**Task to carry out:** Return each line of the listing below, unchanged, and omit the images.

**Source material:**
=== Begin Enclosure ===
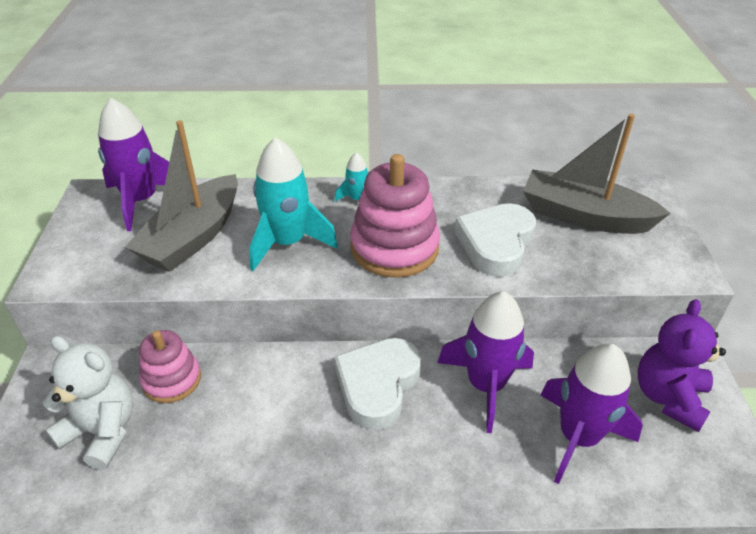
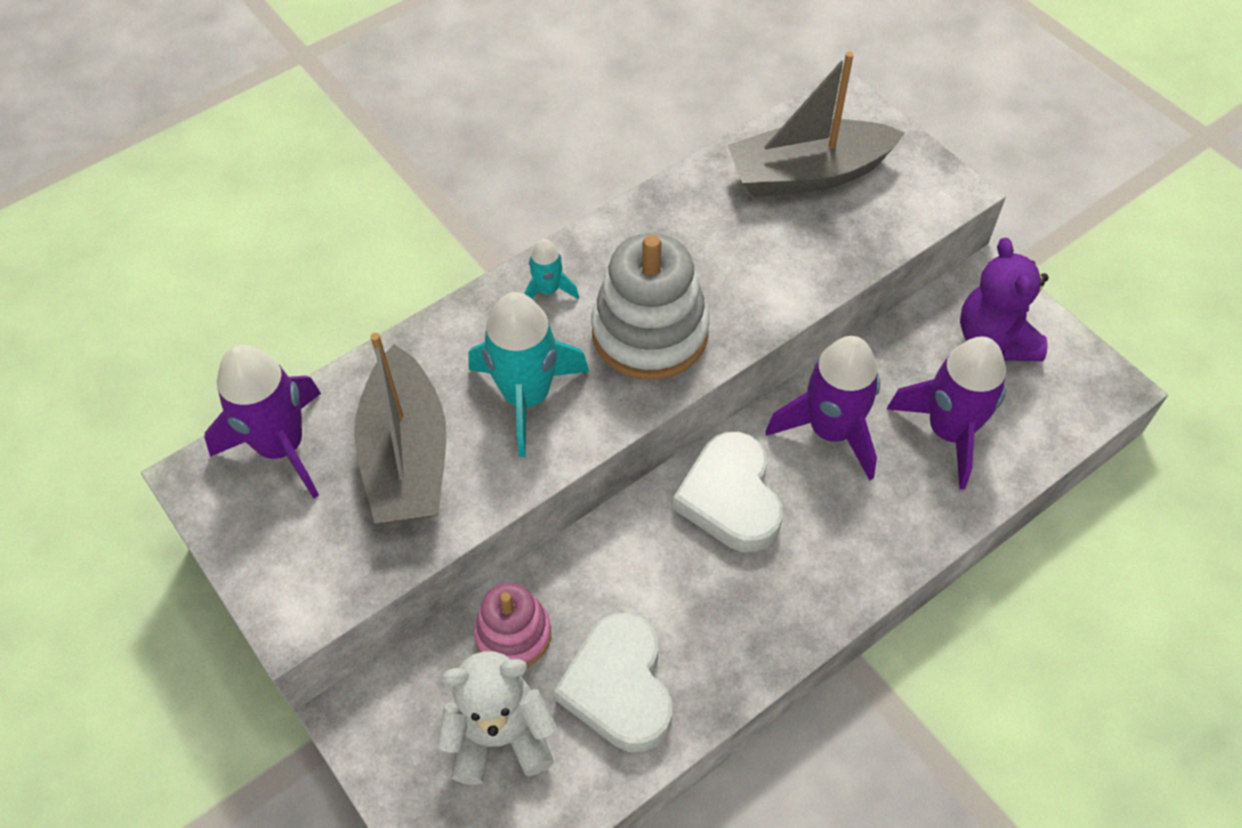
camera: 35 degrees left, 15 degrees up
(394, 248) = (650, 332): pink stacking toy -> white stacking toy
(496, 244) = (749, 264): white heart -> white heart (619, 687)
=== End Enclosure ===
**Solution to the exercise:**
camera: 35 degrees left, 15 degrees up
(394, 248) = (650, 332): pink stacking toy -> white stacking toy
(496, 244) = (749, 264): white heart -> white heart (619, 687)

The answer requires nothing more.